--- Assignment ---
Give every entry again, unchanged, and leave its images out.

(Beginning of Data shown)

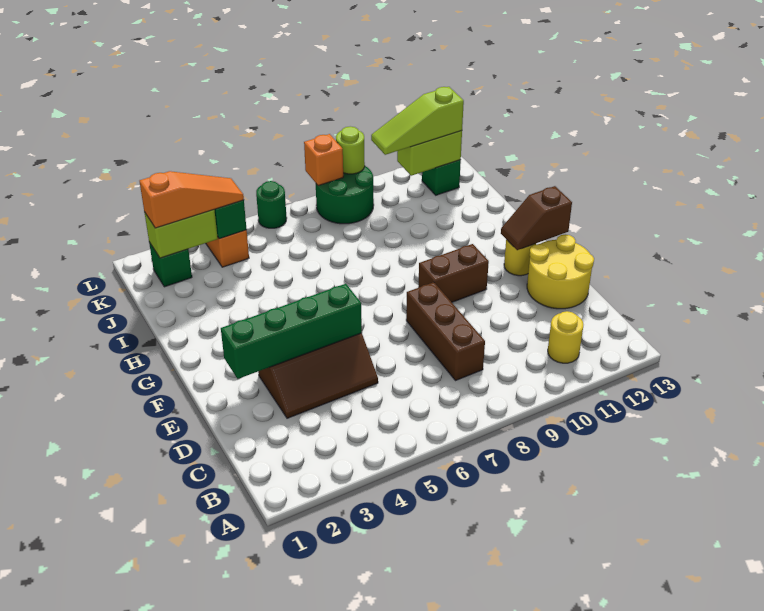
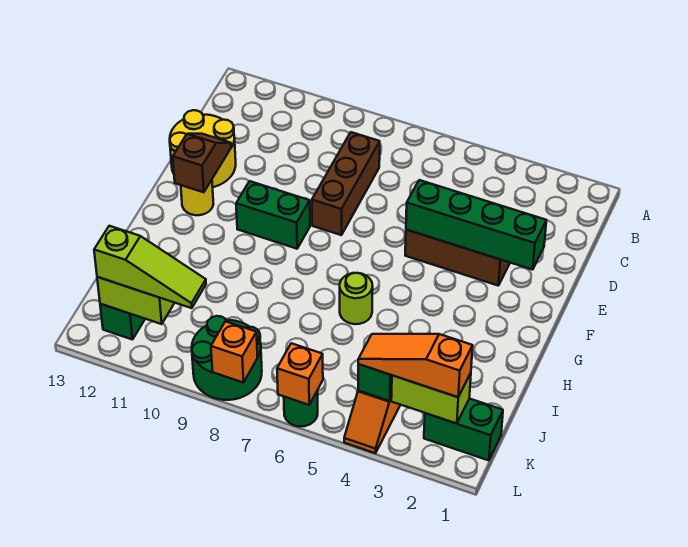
yellow round brick B11 level 1 -> none
brown brick F9:F10 level 1 -> green brick F9:F10 level 1
brown slope F12:F13 level 2 top 13 -> brown slope E12:F12 level 2 top F
green brick K2 level 1 -> green brick K1:K2 level 1
none -> orange brick L6 level 2
lime round brick L9 level 2 -> lime round brick H6 level 1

(End of Data shown)

--- Task answer ---
yellow round brick B11 level 1 -> none
brown brick F9:F10 level 1 -> green brick F9:F10 level 1
brown slope F12:F13 level 2 top 13 -> brown slope E12:F12 level 2 top F
green brick K2 level 1 -> green brick K1:K2 level 1
none -> orange brick L6 level 2
lime round brick L9 level 2 -> lime round brick H6 level 1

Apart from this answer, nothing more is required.